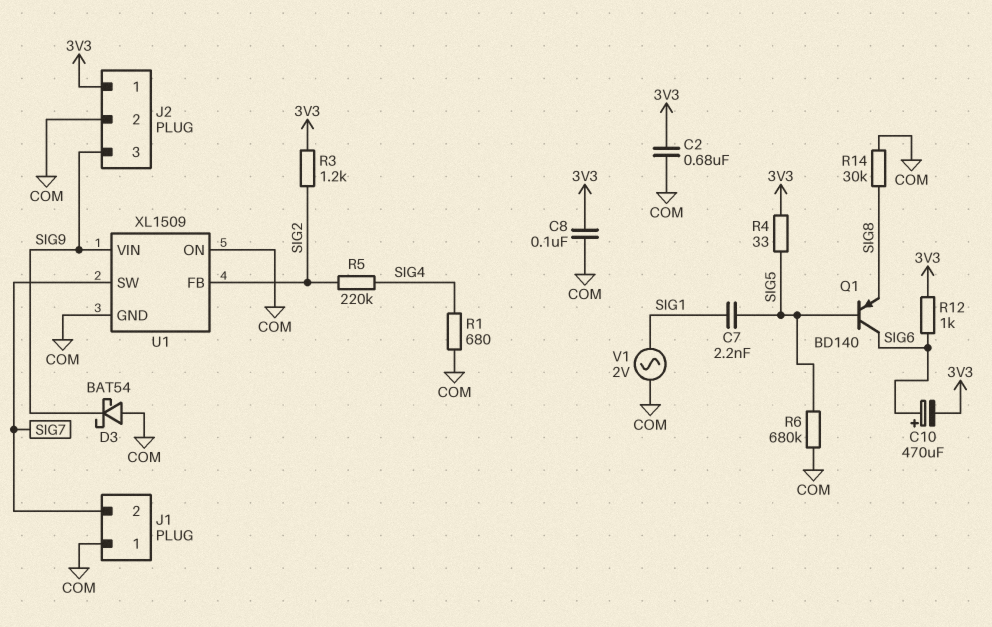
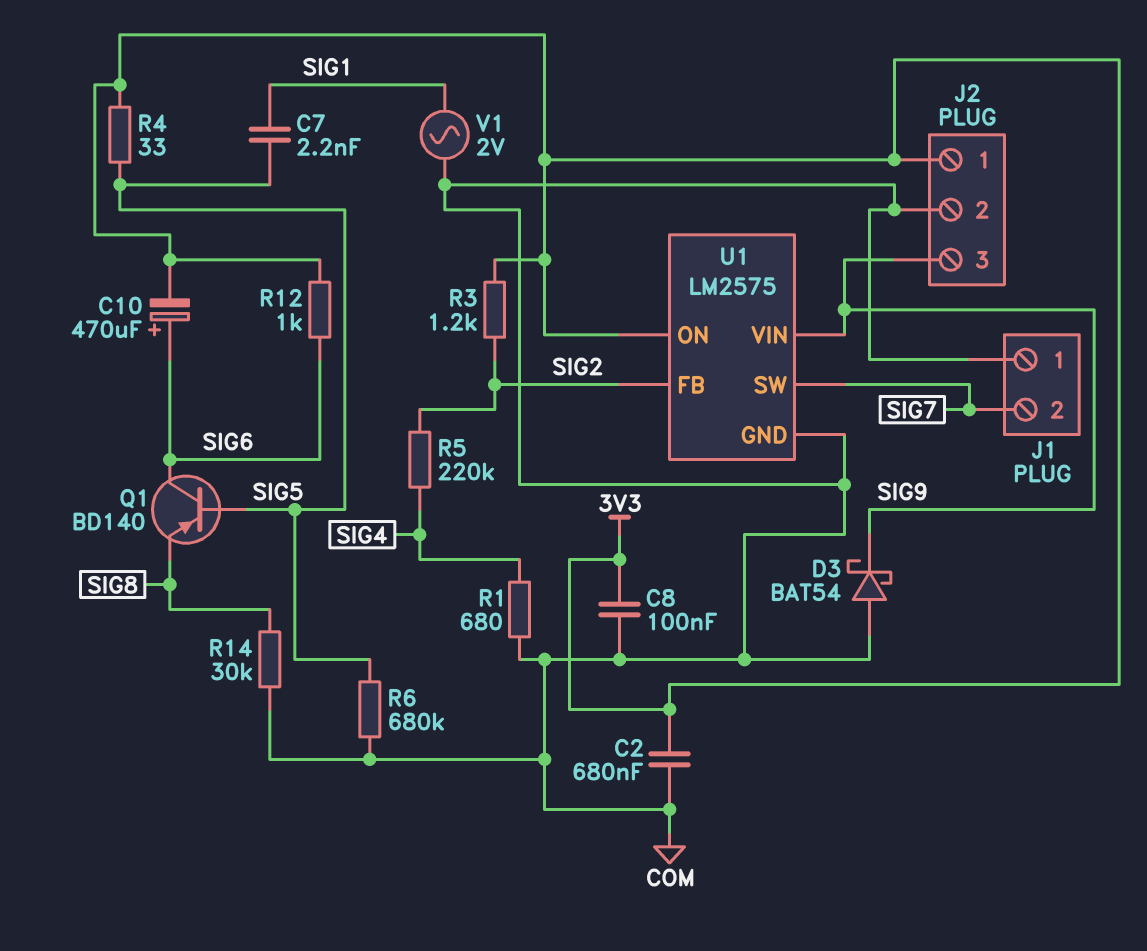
U1: XL1509 -> LM2575
U1 pin ON: COM -> 3V3

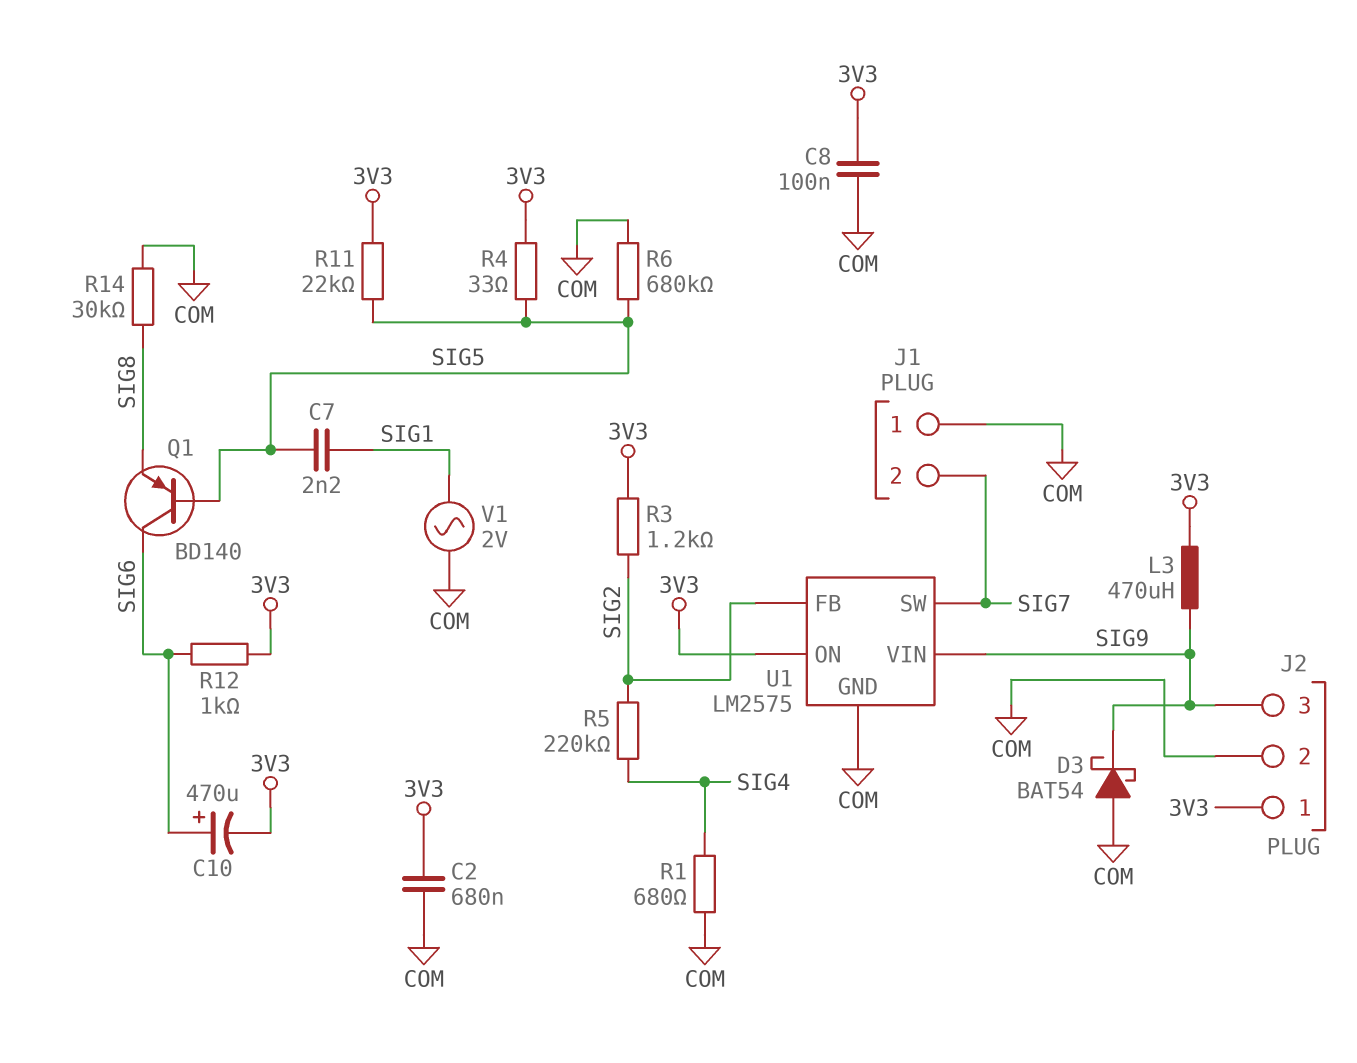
L3: none -> 470uH (3V3, SIG9)
R11: none -> 22k (3V3, SIG5)

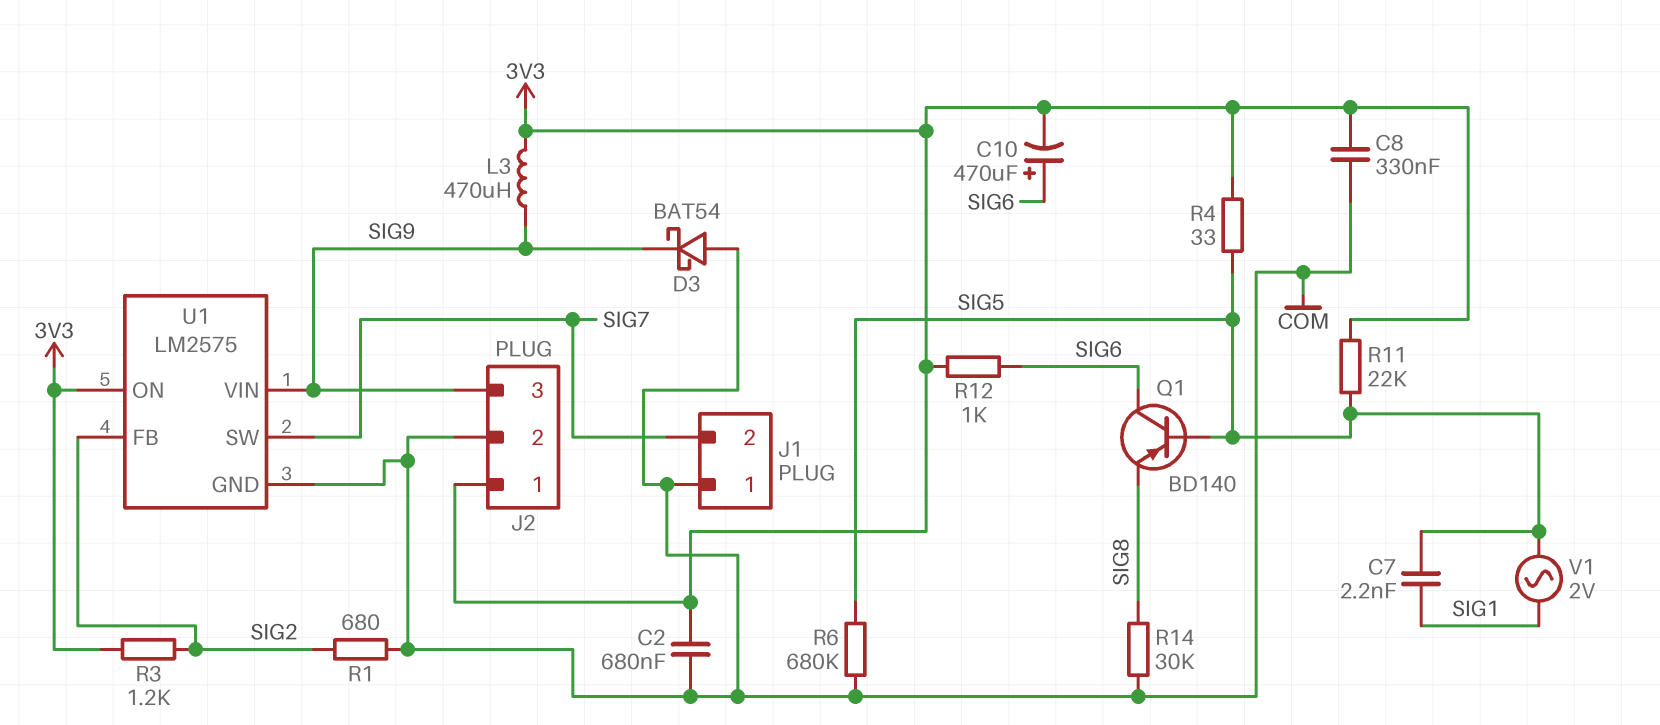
C8: 100nF (3V3, COM) -> 330nF (3V3, COM)
R1: 680 (COM, SIG4) -> 680 (COM, SIG2)
R5: 220k (SIG2, SIG4) -> none
V1: AC 2V (COM, SIG1) -> AC 2V (SIG1, SIG5)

What the task requires>
Each entry above should be given again exactly, with its pictures omitted.

Response to the exercise>
U1: XL1509 -> LM2575
U1 pin ON: COM -> 3V3

L3: none -> 470uH (3V3, SIG9)
R11: none -> 22k (3V3, SIG5)

C8: 100nF (3V3, COM) -> 330nF (3V3, COM)
R1: 680 (COM, SIG4) -> 680 (COM, SIG2)
R5: 220k (SIG2, SIG4) -> none
V1: AC 2V (COM, SIG1) -> AC 2V (SIG1, SIG5)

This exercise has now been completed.